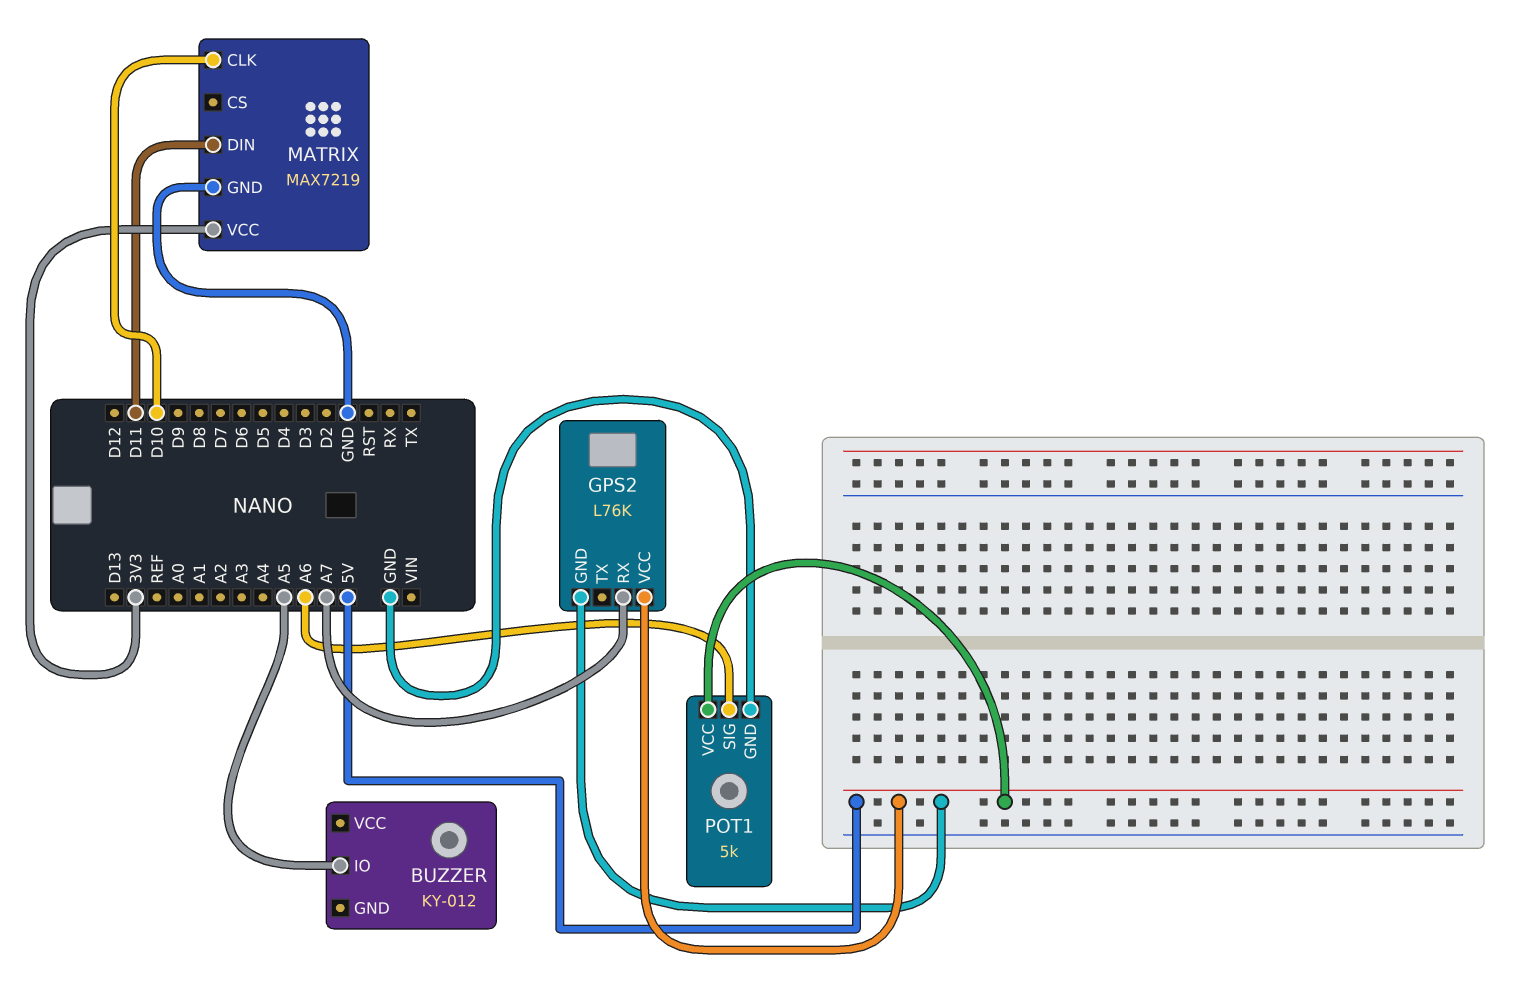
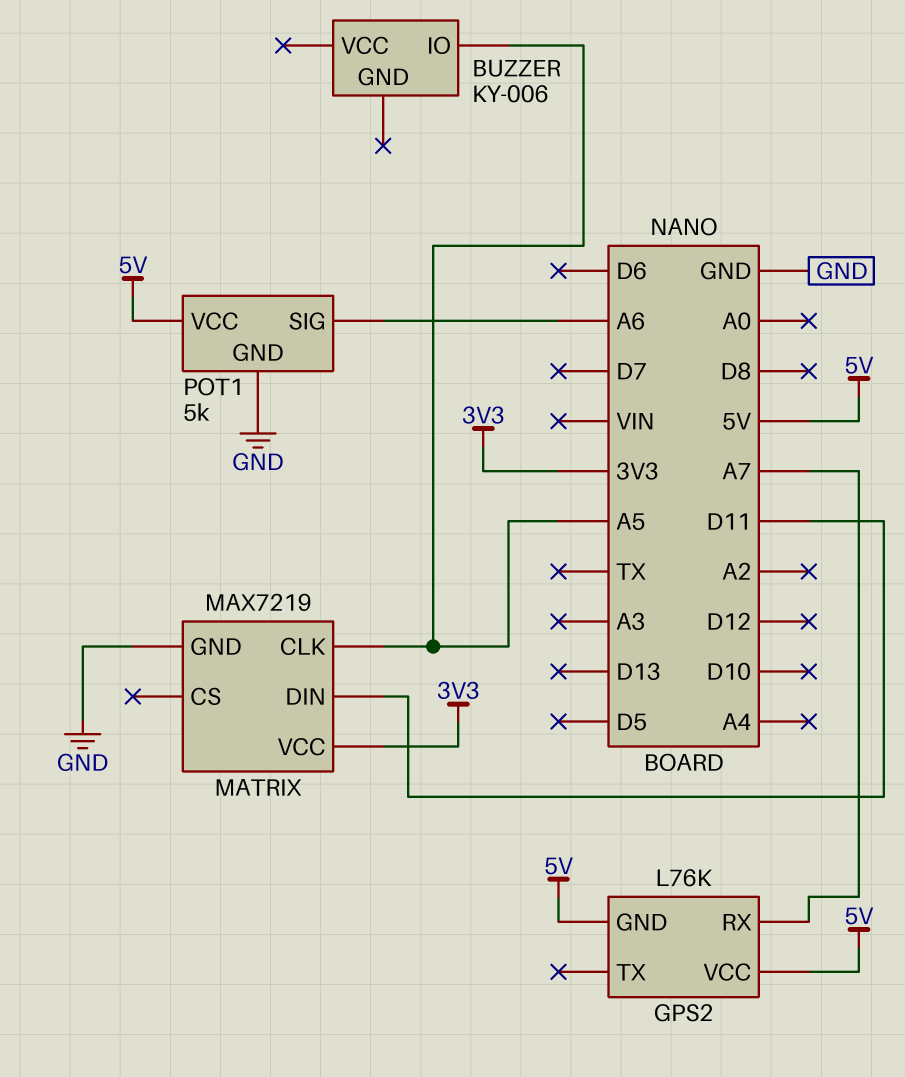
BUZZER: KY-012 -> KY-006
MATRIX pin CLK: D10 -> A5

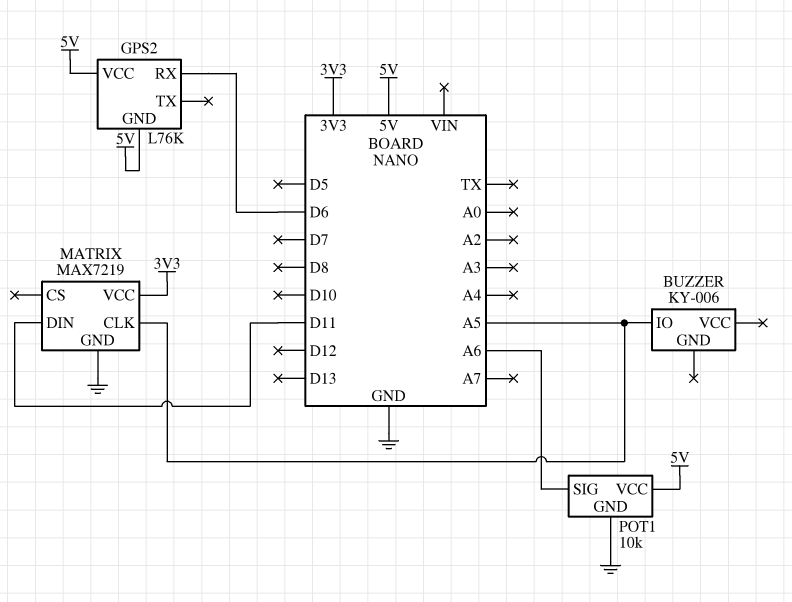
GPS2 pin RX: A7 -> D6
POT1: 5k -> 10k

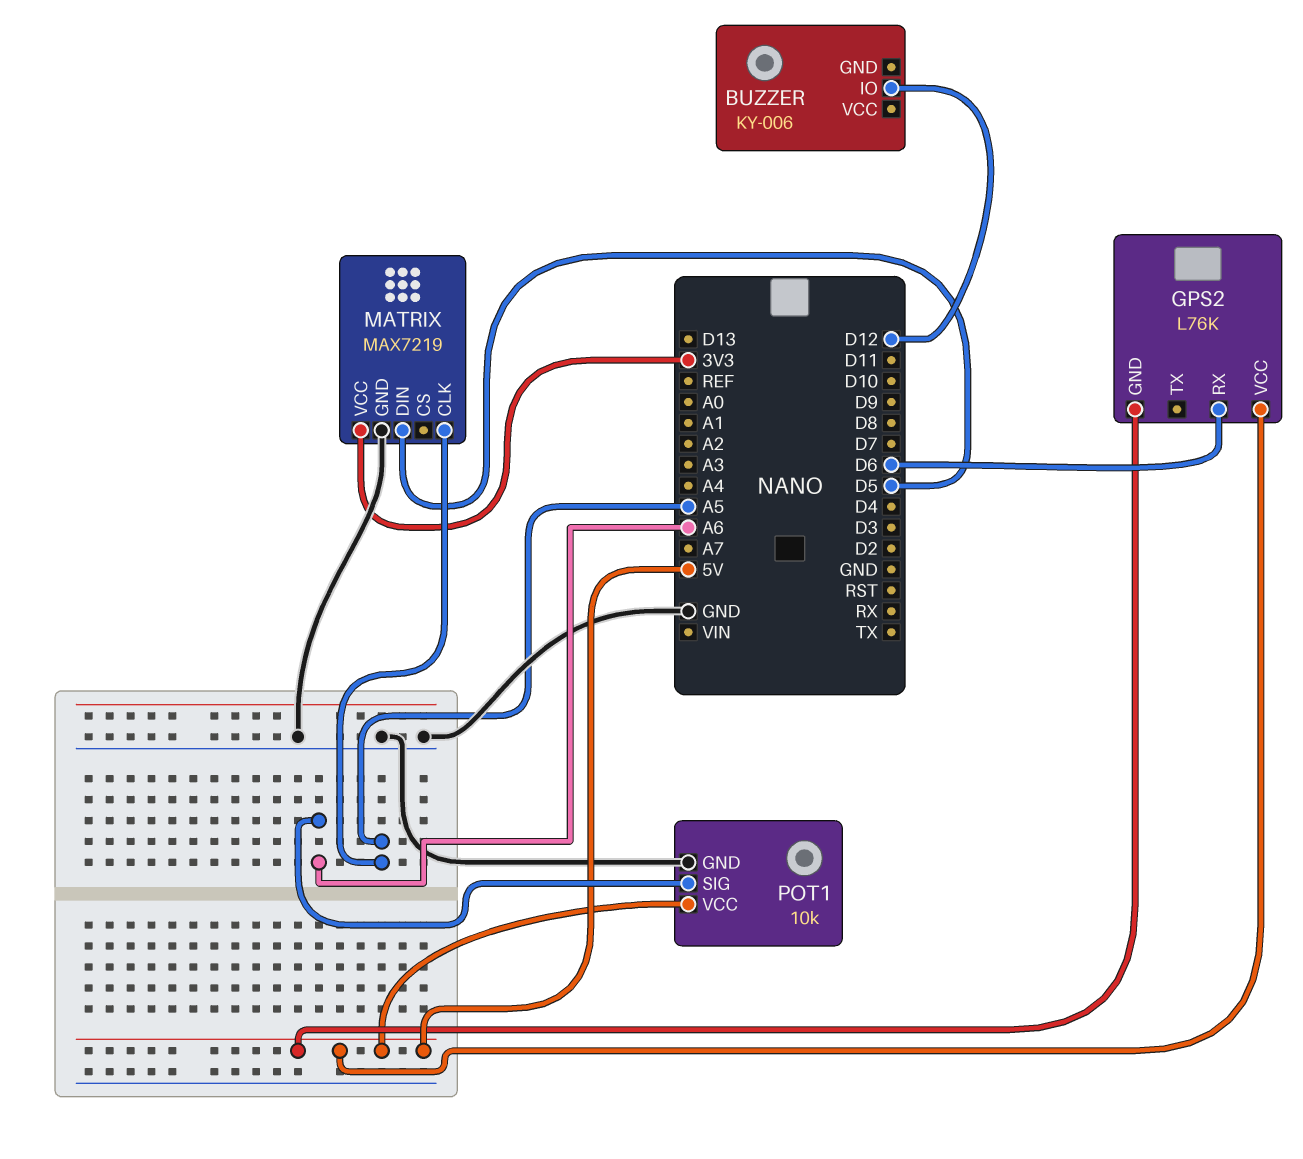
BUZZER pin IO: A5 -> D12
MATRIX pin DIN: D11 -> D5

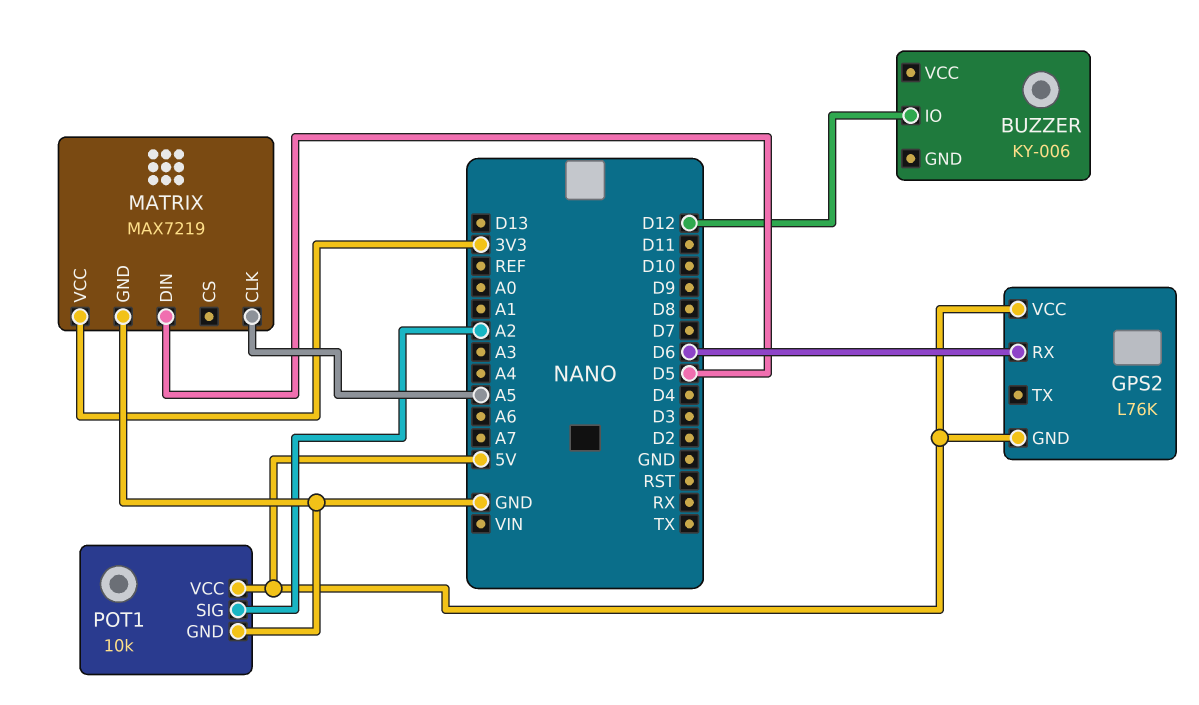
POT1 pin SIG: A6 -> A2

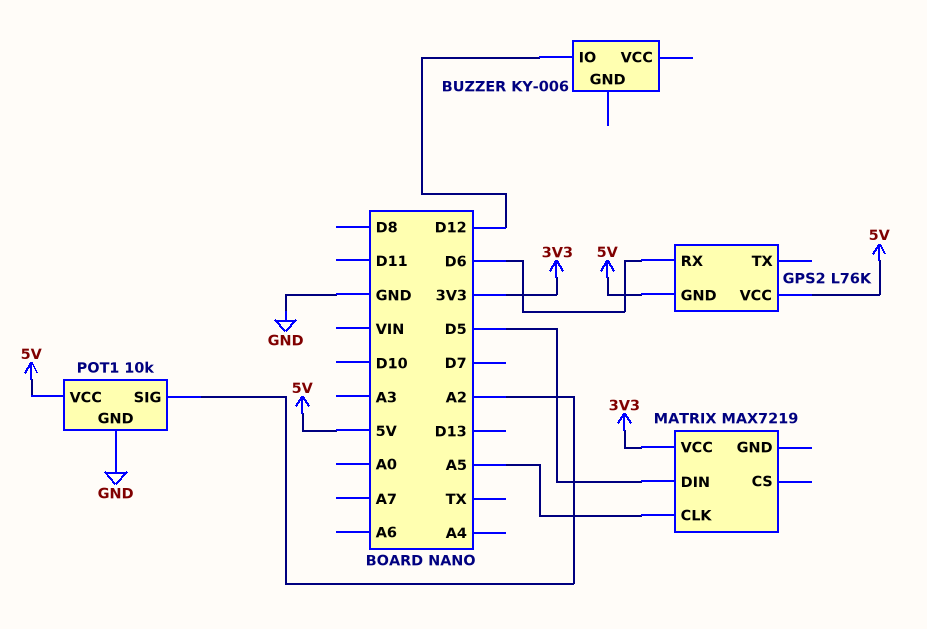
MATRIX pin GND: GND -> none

◆ Problem requirements
Find the string "BUZZER" in the lines above and count those lines. Give only that count.

◆ Problem solution
2